[Items from a dataset]
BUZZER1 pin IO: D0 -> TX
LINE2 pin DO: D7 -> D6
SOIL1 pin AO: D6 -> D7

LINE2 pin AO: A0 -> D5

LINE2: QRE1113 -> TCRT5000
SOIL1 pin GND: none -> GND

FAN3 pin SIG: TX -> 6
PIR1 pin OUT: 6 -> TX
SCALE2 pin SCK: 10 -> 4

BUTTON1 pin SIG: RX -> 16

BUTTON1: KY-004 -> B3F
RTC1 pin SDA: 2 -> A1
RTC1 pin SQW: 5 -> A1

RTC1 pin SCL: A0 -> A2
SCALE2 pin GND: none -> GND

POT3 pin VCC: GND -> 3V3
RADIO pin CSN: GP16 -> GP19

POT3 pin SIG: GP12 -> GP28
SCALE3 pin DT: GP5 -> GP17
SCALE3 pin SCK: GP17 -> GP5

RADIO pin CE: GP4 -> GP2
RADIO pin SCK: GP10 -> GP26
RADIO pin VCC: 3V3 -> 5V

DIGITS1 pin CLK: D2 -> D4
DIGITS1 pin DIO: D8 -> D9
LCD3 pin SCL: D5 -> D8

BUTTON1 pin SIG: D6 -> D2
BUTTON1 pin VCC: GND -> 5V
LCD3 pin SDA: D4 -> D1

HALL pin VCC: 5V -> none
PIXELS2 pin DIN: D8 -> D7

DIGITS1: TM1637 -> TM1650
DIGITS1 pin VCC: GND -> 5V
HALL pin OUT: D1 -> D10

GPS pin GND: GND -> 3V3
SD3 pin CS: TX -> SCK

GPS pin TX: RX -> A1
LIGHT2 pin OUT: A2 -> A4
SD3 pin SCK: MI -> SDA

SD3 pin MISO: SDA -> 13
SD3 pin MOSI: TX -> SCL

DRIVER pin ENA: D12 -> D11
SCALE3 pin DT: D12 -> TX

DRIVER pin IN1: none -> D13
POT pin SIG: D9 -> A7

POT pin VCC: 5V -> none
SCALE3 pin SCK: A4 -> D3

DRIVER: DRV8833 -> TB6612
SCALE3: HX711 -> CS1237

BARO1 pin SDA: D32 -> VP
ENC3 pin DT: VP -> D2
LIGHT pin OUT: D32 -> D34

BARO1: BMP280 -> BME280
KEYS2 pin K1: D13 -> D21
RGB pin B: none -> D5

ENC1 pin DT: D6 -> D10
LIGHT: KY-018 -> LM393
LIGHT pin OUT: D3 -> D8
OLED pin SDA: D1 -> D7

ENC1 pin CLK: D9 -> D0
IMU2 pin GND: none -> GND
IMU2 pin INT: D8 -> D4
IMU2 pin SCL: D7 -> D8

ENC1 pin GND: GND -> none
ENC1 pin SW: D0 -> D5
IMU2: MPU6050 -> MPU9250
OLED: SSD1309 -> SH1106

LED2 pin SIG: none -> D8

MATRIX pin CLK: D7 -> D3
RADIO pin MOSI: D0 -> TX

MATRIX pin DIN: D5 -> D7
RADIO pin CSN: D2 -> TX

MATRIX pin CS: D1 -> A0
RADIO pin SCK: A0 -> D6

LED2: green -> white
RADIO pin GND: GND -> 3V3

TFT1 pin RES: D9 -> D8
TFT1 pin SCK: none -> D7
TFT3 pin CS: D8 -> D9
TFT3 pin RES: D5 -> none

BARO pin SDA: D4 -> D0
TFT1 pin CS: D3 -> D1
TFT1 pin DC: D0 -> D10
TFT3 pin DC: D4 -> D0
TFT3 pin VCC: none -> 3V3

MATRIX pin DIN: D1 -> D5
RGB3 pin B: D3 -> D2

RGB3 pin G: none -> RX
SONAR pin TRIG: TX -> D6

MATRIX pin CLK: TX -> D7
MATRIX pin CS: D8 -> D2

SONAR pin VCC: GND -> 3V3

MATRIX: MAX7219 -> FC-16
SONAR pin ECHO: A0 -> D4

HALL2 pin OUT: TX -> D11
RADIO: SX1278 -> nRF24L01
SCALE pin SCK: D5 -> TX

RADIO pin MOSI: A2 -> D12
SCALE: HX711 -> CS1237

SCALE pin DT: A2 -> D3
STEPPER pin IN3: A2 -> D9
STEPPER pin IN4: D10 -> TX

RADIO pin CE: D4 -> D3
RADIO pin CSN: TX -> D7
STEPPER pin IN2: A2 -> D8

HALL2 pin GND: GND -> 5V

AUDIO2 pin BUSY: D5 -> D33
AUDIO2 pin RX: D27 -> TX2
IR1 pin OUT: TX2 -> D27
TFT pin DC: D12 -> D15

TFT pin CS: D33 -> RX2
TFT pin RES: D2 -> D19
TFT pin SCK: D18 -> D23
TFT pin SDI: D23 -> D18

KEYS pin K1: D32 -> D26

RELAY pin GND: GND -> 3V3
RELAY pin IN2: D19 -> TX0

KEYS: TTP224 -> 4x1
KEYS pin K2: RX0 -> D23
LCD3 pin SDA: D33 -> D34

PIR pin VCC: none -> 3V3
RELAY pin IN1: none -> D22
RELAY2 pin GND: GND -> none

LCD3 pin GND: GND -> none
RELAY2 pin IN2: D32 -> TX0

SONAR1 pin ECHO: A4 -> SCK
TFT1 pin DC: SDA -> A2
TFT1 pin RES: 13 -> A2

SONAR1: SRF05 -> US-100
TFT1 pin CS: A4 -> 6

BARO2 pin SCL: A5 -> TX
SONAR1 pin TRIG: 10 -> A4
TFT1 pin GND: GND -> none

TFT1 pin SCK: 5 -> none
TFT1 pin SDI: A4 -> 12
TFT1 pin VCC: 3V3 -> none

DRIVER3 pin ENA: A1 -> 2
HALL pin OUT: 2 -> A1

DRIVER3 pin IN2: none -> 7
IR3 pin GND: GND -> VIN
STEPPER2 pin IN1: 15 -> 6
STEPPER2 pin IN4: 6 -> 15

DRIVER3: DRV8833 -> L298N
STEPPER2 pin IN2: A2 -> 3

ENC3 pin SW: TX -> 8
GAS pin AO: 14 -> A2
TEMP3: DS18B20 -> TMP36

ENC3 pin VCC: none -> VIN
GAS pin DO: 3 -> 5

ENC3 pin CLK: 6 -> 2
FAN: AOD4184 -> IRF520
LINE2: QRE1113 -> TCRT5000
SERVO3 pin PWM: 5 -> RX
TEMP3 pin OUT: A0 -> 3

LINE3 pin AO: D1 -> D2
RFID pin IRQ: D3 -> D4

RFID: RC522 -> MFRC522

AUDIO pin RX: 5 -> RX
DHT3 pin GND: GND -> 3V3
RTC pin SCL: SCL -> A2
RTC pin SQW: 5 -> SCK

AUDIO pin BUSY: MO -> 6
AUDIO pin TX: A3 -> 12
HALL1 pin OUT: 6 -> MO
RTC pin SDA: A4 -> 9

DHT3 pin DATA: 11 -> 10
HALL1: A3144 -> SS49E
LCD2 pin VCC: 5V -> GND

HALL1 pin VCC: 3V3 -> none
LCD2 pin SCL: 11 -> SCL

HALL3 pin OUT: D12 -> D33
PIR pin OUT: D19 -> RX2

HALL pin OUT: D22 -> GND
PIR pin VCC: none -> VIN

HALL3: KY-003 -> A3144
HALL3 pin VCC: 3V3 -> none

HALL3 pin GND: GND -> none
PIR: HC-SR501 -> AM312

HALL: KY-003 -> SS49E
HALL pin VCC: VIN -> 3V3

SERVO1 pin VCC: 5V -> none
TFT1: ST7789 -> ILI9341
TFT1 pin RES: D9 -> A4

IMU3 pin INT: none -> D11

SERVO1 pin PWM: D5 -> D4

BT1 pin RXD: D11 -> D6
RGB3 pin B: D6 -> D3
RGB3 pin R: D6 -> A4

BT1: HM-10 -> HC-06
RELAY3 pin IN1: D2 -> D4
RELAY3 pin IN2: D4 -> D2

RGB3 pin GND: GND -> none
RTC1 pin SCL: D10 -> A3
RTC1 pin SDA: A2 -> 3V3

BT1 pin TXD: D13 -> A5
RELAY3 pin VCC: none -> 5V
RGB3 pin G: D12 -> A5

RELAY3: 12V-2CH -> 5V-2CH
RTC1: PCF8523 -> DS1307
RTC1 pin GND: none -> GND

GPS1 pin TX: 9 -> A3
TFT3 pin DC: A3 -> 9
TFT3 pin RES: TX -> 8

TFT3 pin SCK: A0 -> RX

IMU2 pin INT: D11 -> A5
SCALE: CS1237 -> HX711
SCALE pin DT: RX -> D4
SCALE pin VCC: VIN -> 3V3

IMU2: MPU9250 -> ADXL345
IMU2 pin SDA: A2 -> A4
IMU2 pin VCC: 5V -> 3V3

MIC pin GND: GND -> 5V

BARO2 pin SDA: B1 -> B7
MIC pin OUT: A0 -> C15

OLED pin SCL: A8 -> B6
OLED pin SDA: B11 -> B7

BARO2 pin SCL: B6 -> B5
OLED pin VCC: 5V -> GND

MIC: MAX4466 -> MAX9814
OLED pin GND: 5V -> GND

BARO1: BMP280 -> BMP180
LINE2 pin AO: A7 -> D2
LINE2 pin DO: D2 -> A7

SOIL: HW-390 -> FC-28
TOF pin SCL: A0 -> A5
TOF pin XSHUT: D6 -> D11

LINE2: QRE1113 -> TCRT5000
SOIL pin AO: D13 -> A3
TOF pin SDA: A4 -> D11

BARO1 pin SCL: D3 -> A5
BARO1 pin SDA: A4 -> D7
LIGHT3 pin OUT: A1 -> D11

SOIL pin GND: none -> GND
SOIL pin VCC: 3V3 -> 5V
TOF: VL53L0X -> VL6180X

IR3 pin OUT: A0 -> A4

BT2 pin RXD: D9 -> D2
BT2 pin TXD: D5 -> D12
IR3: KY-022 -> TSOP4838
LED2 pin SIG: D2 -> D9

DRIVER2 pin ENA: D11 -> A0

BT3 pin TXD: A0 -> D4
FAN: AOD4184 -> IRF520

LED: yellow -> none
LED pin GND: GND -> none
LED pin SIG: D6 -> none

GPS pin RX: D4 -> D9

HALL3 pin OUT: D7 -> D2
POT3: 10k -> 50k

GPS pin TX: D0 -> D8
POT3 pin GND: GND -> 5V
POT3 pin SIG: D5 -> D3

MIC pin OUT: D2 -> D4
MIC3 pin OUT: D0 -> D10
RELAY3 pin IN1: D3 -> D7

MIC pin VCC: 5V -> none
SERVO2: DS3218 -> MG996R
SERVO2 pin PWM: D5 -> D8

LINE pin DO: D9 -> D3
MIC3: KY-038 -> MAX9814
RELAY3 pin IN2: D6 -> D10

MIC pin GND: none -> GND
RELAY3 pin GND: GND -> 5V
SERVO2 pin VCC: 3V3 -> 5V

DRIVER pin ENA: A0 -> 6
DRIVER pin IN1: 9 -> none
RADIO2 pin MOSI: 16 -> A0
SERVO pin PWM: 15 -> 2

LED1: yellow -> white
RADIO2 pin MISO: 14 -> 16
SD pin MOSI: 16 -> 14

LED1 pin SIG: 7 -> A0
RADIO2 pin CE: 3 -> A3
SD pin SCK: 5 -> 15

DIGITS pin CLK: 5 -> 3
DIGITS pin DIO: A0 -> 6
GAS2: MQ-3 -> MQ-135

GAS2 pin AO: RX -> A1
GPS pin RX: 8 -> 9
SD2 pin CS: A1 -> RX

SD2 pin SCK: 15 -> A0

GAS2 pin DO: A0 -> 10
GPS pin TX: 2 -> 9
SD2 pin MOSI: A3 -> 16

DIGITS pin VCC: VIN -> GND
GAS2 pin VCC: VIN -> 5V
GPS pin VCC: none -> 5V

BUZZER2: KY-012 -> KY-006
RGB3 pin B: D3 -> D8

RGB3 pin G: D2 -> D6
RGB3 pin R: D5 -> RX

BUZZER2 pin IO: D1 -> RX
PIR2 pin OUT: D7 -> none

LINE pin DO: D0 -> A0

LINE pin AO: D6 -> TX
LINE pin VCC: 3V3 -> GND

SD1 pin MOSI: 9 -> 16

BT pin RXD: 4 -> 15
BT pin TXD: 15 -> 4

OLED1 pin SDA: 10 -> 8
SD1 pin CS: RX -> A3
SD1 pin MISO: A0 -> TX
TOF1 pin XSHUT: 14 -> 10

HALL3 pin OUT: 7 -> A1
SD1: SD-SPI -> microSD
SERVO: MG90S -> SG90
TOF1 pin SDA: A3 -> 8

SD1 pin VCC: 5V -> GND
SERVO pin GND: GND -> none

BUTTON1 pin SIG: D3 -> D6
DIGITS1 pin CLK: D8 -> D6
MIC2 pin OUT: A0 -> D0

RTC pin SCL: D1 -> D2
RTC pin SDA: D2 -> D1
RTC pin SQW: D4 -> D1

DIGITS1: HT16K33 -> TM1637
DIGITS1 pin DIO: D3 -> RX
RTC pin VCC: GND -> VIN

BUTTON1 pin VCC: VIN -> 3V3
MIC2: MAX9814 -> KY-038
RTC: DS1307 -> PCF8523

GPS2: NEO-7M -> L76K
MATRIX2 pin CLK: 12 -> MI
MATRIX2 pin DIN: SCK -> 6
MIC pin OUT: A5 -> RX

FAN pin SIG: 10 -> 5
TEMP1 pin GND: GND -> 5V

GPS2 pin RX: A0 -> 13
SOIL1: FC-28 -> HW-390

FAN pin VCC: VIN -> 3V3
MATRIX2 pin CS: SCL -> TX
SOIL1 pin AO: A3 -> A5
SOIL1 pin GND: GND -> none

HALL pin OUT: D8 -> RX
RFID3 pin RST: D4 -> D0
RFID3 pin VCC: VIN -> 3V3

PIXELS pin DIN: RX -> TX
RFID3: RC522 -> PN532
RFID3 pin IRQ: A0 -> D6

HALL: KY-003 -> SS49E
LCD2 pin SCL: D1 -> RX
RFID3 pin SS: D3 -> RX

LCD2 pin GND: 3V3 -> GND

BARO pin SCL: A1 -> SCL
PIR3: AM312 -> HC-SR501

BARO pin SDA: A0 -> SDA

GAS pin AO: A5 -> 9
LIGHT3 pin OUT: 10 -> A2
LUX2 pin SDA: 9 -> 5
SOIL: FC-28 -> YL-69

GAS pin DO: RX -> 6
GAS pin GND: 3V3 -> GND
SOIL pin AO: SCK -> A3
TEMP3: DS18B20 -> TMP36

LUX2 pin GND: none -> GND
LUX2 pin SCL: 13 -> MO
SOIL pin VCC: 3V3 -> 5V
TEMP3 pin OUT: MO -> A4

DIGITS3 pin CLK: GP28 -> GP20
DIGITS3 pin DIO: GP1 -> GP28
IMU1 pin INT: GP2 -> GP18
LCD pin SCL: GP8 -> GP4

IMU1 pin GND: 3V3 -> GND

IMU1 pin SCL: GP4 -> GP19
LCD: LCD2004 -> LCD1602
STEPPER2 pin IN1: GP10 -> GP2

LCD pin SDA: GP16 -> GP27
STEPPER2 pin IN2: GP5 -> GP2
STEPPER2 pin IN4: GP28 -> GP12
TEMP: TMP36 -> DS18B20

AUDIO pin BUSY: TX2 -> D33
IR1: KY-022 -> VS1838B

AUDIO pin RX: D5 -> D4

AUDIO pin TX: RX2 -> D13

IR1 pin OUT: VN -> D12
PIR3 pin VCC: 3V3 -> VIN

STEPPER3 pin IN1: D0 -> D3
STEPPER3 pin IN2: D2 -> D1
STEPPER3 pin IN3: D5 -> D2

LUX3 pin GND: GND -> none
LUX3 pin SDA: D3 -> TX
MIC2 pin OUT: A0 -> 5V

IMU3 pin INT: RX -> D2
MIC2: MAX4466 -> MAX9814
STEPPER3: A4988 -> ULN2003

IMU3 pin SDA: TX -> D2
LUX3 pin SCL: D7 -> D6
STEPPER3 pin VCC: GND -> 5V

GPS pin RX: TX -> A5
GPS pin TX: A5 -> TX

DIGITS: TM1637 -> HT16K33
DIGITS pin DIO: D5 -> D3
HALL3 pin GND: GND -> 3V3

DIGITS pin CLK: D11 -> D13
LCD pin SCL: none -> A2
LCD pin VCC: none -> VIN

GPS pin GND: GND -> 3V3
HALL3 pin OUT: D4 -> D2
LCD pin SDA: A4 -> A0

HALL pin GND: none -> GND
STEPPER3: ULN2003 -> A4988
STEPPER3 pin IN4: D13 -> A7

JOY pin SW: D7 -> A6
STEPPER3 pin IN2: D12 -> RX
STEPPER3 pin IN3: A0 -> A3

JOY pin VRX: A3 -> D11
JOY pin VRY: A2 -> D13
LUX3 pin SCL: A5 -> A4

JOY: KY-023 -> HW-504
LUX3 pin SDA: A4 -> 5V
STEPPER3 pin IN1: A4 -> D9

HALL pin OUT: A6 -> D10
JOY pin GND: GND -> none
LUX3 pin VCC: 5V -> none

Exercise: Send back an exact copy of only the lines from the line with "STEPPER2 pin IN1: GP10 -> GP2" up to and including the line with "DIGITS: TM1637 -> HT16K33" in the data above.

Result of the exercise:
STEPPER2 pin IN1: GP10 -> GP2

LCD pin SDA: GP16 -> GP27
STEPPER2 pin IN2: GP5 -> GP2
STEPPER2 pin IN4: GP28 -> GP12
TEMP: TMP36 -> DS18B20

AUDIO pin BUSY: TX2 -> D33
IR1: KY-022 -> VS1838B

AUDIO pin RX: D5 -> D4

AUDIO pin TX: RX2 -> D13

IR1 pin OUT: VN -> D12
PIR3 pin VCC: 3V3 -> VIN

STEPPER3 pin IN1: D0 -> D3
STEPPER3 pin IN2: D2 -> D1
STEPPER3 pin IN3: D5 -> D2

LUX3 pin GND: GND -> none
LUX3 pin SDA: D3 -> TX
MIC2 pin OUT: A0 -> 5V

IMU3 pin INT: RX -> D2
MIC2: MAX4466 -> MAX9814
STEPPER3: A4988 -> ULN2003

IMU3 pin SDA: TX -> D2
LUX3 pin SCL: D7 -> D6
STEPPER3 pin VCC: GND -> 5V

GPS pin RX: TX -> A5
GPS pin TX: A5 -> TX

DIGITS: TM1637 -> HT16K33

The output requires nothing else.